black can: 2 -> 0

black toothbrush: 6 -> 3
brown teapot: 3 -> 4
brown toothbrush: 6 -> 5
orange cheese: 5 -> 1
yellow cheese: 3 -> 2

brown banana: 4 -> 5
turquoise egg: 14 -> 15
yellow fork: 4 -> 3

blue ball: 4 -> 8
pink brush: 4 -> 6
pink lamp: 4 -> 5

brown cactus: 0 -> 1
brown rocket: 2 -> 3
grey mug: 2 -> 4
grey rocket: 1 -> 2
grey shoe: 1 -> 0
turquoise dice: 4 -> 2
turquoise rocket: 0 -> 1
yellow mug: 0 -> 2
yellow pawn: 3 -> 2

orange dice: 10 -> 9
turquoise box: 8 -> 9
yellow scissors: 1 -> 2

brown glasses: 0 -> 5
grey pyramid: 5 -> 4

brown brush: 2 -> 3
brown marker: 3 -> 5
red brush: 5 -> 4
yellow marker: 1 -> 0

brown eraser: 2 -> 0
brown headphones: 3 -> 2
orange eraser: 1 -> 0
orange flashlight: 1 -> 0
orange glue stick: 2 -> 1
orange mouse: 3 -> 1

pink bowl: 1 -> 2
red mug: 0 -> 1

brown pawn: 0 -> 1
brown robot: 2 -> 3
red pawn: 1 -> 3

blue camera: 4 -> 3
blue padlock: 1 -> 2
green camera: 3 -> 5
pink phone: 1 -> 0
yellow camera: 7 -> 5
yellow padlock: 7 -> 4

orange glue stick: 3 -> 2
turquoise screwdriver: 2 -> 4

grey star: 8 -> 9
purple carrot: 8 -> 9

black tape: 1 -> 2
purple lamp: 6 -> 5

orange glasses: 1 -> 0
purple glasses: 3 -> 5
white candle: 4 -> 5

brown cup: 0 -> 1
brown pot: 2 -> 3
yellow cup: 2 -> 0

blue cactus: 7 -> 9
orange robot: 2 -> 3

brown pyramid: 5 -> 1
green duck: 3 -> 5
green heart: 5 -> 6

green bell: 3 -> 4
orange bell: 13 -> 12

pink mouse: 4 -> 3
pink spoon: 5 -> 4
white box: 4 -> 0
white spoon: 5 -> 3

-=-=-

▸ **Task to complete**: Could you retype each record exactly as it appears?

▸ **Exercise solution**:
black can: 2 -> 0

black toothbrush: 6 -> 3
brown teapot: 3 -> 4
brown toothbrush: 6 -> 5
orange cheese: 5 -> 1
yellow cheese: 3 -> 2

brown banana: 4 -> 5
turquoise egg: 14 -> 15
yellow fork: 4 -> 3

blue ball: 4 -> 8
pink brush: 4 -> 6
pink lamp: 4 -> 5

brown cactus: 0 -> 1
brown rocket: 2 -> 3
grey mug: 2 -> 4
grey rocket: 1 -> 2
grey shoe: 1 -> 0
turquoise dice: 4 -> 2
turquoise rocket: 0 -> 1
yellow mug: 0 -> 2
yellow pawn: 3 -> 2

orange dice: 10 -> 9
turquoise box: 8 -> 9
yellow scissors: 1 -> 2

brown glasses: 0 -> 5
grey pyramid: 5 -> 4

brown brush: 2 -> 3
brown marker: 3 -> 5
red brush: 5 -> 4
yellow marker: 1 -> 0

brown eraser: 2 -> 0
brown headphones: 3 -> 2
orange eraser: 1 -> 0
orange flashlight: 1 -> 0
orange glue stick: 2 -> 1
orange mouse: 3 -> 1

pink bowl: 1 -> 2
red mug: 0 -> 1

brown pawn: 0 -> 1
brown robot: 2 -> 3
red pawn: 1 -> 3

blue camera: 4 -> 3
blue padlock: 1 -> 2
green camera: 3 -> 5
pink phone: 1 -> 0
yellow camera: 7 -> 5
yellow padlock: 7 -> 4

orange glue stick: 3 -> 2
turquoise screwdriver: 2 -> 4

grey star: 8 -> 9
purple carrot: 8 -> 9

black tape: 1 -> 2
purple lamp: 6 -> 5

orange glasses: 1 -> 0
purple glasses: 3 -> 5
white candle: 4 -> 5

brown cup: 0 -> 1
brown pot: 2 -> 3
yellow cup: 2 -> 0

blue cactus: 7 -> 9
orange robot: 2 -> 3

brown pyramid: 5 -> 1
green duck: 3 -> 5
green heart: 5 -> 6

green bell: 3 -> 4
orange bell: 13 -> 12

pink mouse: 4 -> 3
pink spoon: 5 -> 4
white box: 4 -> 0
white spoon: 5 -> 3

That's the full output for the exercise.